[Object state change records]

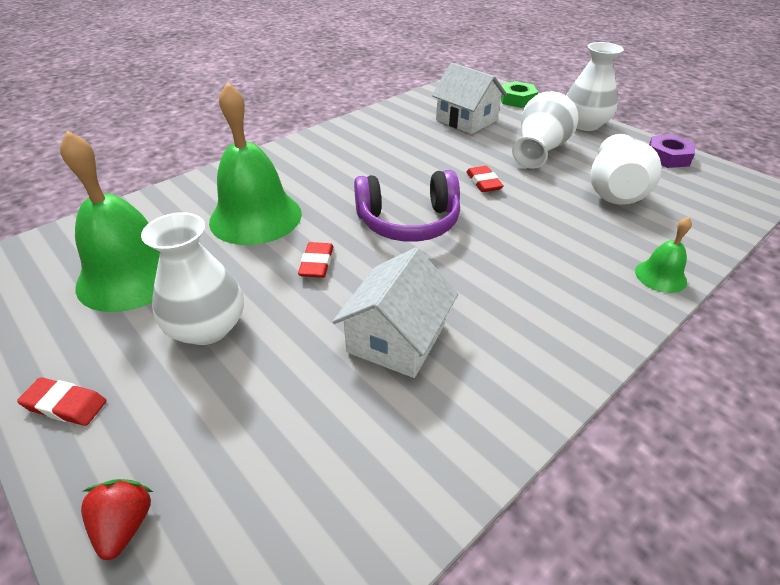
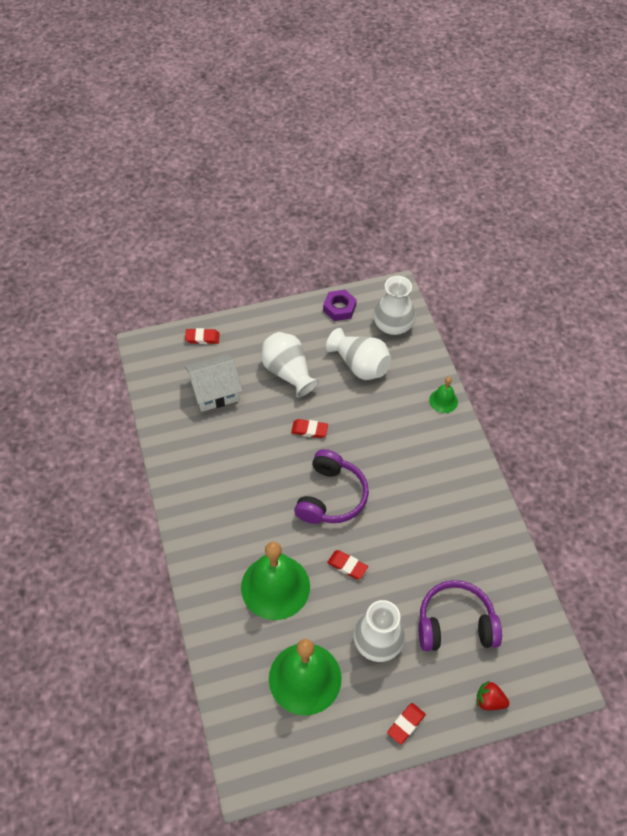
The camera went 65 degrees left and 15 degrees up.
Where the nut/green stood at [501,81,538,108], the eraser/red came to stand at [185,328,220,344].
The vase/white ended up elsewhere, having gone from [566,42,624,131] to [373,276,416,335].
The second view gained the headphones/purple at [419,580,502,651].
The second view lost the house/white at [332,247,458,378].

• _Required action_: If a line in the records above contains the string "view", copy that line out.

• _Task answer_:
The second view gained the headphones/purple at [419,580,502,651].
The second view lost the house/white at [332,247,458,378].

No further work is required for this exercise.